Directions for this task:
Among the entries below, how many lines contain the string "pink"? Only the number is wanted.

Task data:
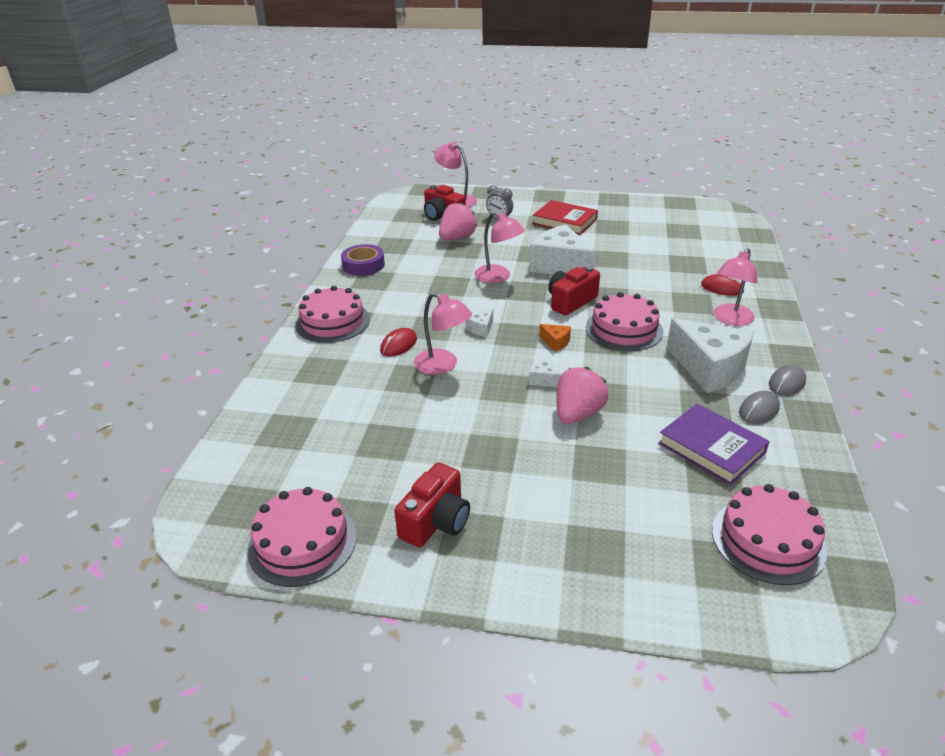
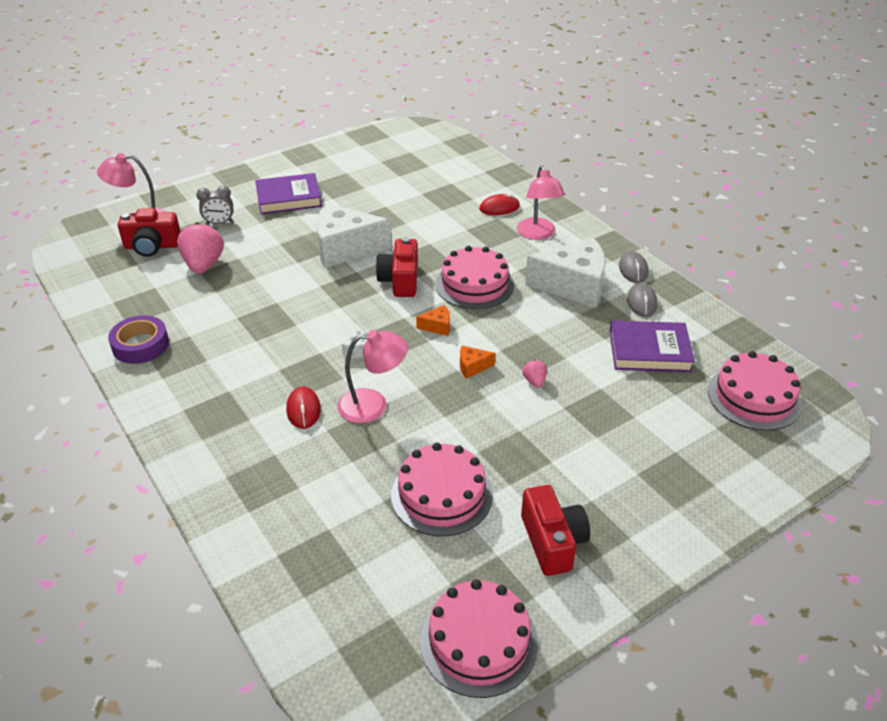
camera: 45 degrees left, 5 degrees up
pink cake [295,286,370,343] -> pink cake moved to [391,443,493,536]
pink lamp [474,211,525,283] -> none
white cheese [529,357,562,387] -> orange cheese [460,346,495,379]
red book [533,200,598,235] -> purple book [255,173,322,214]
pink strawberry [556,367,608,424] -> pink strawberry [522,359,547,388], size x0.47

Written response:
3